## Problem
For this exercise, please reproduce the records below word for word, from the first line through the line with "none -> orange brick F9 level 2".

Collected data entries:

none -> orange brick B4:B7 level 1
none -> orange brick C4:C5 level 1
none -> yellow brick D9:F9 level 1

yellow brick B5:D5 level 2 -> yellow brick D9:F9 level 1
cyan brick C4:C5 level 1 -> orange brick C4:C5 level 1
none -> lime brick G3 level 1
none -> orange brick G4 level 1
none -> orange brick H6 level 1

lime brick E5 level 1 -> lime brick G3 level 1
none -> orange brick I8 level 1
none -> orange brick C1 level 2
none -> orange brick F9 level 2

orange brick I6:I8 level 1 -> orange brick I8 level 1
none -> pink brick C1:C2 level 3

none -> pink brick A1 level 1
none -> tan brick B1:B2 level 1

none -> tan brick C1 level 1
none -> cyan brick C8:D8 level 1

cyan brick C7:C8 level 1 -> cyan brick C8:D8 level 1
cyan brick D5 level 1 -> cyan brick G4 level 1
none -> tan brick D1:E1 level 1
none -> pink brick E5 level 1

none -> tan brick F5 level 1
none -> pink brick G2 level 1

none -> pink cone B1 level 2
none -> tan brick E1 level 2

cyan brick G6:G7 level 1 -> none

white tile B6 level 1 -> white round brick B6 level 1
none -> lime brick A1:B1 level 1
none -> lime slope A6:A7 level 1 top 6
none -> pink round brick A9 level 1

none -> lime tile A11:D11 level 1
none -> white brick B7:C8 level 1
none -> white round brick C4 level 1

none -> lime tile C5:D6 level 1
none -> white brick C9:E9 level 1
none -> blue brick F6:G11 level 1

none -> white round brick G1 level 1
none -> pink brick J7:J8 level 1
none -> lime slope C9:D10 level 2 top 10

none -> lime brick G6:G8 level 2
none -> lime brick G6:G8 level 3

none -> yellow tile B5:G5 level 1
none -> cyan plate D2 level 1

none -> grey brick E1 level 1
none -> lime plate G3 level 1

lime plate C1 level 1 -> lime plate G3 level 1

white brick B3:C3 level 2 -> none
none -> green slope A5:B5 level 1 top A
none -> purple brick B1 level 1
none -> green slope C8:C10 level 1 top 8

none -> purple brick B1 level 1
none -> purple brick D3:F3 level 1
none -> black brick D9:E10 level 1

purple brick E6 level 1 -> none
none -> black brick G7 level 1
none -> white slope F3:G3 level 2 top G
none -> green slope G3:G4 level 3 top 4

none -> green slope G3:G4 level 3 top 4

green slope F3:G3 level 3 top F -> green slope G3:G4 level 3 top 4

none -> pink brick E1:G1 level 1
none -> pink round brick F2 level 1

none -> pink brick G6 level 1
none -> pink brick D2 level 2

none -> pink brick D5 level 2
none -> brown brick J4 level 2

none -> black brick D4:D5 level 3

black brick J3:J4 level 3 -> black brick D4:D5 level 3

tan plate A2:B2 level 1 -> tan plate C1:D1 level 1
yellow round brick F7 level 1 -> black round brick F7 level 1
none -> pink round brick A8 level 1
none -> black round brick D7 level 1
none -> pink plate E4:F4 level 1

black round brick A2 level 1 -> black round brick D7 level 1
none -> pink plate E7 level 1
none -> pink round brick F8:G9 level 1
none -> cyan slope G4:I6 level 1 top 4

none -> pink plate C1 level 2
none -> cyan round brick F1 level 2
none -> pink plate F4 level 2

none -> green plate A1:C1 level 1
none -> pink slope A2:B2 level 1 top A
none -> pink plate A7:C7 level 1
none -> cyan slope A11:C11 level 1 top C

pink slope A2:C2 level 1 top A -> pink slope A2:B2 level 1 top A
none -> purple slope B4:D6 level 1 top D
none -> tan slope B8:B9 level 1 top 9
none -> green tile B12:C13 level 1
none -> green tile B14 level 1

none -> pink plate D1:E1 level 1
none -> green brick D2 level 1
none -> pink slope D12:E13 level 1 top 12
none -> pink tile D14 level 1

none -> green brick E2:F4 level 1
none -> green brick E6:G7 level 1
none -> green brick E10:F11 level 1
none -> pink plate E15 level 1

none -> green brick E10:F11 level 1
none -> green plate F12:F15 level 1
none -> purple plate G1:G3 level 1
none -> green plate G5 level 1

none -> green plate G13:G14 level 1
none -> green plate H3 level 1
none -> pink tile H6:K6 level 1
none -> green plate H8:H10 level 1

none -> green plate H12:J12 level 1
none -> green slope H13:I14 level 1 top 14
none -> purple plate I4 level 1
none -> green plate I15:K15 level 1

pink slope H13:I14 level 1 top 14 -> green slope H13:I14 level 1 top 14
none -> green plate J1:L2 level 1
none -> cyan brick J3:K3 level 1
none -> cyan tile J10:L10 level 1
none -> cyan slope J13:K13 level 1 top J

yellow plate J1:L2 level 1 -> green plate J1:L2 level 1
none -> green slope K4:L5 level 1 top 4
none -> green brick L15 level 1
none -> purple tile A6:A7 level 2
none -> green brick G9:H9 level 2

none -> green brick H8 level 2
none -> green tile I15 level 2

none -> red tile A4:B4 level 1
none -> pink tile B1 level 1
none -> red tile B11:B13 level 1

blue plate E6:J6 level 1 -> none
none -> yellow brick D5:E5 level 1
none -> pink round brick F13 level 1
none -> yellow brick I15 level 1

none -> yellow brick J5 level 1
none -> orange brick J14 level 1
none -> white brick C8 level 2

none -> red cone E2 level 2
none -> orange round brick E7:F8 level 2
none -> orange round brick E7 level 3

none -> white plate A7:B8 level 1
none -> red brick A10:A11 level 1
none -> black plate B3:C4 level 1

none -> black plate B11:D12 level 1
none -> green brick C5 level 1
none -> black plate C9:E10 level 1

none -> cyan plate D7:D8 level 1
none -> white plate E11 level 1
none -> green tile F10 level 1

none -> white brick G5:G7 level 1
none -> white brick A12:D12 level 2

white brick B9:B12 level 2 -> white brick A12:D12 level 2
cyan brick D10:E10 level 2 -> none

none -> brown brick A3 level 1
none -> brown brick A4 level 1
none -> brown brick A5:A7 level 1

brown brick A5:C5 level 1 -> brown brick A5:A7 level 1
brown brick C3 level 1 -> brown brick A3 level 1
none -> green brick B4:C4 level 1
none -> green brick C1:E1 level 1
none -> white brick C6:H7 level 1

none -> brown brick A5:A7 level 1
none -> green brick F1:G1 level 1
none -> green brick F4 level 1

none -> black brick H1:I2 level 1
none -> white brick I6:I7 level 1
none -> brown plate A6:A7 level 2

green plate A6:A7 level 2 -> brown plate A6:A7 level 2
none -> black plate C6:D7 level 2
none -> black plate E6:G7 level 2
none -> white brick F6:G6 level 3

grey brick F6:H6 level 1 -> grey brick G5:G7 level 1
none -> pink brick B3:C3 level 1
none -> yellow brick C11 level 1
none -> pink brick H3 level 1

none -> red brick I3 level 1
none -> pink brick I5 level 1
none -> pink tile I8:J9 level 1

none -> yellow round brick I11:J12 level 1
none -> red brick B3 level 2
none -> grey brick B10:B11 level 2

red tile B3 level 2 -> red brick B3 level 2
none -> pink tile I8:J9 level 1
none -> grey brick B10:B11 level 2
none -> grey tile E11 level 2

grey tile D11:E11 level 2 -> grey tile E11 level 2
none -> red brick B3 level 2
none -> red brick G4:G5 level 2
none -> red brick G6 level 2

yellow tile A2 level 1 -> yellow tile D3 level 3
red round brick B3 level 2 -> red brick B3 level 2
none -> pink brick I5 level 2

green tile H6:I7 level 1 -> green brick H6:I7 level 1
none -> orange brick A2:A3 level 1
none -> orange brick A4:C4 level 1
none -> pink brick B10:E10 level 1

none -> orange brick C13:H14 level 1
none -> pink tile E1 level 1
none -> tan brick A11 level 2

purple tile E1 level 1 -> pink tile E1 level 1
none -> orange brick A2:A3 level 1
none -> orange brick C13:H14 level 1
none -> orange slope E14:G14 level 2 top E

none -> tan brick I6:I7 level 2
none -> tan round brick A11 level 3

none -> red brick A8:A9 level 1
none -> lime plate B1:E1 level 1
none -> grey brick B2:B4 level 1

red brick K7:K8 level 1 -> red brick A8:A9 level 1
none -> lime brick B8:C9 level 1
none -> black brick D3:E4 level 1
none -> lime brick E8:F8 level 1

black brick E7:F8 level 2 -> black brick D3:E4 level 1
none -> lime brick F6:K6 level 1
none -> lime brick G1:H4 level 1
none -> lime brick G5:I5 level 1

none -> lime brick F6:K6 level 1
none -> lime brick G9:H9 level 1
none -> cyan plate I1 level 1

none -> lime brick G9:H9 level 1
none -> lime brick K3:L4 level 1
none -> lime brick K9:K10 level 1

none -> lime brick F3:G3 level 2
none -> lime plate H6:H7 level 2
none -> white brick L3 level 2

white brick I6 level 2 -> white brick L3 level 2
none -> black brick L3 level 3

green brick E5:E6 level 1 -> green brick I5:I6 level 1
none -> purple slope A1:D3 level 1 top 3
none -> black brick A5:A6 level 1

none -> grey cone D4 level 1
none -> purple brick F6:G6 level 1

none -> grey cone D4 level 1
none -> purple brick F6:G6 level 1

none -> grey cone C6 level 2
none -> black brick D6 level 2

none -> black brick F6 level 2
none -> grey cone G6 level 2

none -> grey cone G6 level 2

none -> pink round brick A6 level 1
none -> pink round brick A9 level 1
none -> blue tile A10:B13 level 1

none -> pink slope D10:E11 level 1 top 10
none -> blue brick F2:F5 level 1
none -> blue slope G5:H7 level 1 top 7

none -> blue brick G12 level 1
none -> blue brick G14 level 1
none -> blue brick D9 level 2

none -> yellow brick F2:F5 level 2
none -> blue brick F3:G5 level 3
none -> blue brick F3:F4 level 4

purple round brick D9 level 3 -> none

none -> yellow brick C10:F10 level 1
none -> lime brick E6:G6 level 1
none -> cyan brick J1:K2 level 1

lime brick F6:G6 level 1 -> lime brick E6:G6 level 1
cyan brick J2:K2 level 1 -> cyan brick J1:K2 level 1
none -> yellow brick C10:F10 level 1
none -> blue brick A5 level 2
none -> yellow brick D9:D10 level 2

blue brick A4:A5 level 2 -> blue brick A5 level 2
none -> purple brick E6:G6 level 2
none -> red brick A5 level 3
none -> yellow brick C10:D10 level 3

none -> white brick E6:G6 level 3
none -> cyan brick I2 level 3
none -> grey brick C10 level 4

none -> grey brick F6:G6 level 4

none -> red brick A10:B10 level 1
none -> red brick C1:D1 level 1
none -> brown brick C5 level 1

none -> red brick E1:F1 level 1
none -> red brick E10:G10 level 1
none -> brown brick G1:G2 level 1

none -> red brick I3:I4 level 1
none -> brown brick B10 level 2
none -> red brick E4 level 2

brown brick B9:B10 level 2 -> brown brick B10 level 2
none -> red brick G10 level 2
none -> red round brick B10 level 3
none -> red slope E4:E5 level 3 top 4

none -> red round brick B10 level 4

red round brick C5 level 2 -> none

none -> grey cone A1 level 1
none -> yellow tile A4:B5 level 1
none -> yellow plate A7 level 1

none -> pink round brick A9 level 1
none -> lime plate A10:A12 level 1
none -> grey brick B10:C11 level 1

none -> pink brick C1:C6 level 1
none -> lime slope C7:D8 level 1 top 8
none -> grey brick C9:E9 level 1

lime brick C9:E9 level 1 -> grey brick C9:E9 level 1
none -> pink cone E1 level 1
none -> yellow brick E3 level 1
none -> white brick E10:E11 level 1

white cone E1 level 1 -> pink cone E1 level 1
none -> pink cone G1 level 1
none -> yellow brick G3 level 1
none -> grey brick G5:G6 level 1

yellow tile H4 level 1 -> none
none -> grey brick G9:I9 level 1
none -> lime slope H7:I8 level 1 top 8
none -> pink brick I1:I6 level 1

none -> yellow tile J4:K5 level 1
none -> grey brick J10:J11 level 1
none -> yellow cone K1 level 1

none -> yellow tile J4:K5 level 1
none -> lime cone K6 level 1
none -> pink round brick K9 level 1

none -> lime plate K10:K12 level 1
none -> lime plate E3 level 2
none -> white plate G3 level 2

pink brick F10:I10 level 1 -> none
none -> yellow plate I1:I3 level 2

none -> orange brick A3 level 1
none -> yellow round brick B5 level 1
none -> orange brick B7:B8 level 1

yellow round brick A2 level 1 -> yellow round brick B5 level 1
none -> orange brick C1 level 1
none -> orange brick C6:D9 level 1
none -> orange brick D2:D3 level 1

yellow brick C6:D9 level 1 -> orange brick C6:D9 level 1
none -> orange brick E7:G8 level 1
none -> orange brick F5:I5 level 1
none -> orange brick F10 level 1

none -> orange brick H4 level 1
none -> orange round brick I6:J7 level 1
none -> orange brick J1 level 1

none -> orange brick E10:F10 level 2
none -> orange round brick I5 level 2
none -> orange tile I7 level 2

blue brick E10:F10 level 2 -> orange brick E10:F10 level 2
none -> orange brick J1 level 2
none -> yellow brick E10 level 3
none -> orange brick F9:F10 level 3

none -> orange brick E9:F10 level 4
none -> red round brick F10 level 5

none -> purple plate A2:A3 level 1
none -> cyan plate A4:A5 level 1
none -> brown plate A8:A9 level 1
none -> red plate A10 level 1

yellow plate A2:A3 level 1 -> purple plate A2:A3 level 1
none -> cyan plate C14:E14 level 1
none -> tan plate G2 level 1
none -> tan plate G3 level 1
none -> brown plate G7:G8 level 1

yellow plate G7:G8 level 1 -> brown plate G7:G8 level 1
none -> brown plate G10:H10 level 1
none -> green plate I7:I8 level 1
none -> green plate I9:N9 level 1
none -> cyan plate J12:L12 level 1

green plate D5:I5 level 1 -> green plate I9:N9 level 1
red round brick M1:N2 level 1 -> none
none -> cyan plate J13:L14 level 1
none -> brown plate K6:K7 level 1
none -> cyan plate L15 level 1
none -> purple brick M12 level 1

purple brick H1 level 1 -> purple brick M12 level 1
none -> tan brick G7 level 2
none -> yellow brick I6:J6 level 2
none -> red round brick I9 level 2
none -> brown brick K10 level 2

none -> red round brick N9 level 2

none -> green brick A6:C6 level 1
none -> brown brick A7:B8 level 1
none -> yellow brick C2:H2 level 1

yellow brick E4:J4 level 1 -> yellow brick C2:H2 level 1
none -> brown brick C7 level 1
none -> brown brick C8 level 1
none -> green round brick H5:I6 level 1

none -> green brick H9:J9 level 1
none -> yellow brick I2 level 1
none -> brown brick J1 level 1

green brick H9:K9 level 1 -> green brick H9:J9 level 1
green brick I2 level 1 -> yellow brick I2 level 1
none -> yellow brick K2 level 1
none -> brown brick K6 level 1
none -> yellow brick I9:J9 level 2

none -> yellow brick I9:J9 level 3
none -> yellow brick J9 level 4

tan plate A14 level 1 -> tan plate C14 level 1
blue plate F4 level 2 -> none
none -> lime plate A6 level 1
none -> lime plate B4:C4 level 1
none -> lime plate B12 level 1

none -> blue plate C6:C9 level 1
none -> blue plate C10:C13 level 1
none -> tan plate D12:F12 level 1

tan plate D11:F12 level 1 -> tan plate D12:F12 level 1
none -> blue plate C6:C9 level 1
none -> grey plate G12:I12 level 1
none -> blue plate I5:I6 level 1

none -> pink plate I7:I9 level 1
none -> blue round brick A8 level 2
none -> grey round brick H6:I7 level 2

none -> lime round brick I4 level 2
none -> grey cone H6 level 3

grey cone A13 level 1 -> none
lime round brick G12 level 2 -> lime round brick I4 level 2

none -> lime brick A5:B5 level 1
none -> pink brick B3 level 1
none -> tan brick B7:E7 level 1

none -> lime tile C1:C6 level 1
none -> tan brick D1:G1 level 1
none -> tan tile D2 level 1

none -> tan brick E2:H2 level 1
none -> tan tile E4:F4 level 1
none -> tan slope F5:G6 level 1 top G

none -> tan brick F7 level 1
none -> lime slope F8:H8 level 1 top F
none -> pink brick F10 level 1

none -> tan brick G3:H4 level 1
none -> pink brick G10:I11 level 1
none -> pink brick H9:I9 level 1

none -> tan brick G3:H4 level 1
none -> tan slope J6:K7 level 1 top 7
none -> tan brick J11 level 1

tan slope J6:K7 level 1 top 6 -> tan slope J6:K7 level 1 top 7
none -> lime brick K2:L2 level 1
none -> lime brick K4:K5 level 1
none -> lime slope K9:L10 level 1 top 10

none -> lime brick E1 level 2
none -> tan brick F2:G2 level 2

## Output of the task
none -> orange brick B4:B7 level 1
none -> orange brick C4:C5 level 1
none -> yellow brick D9:F9 level 1

yellow brick B5:D5 level 2 -> yellow brick D9:F9 level 1
cyan brick C4:C5 level 1 -> orange brick C4:C5 level 1
none -> lime brick G3 level 1
none -> orange brick G4 level 1
none -> orange brick H6 level 1

lime brick E5 level 1 -> lime brick G3 level 1
none -> orange brick I8 level 1
none -> orange brick C1 level 2
none -> orange brick F9 level 2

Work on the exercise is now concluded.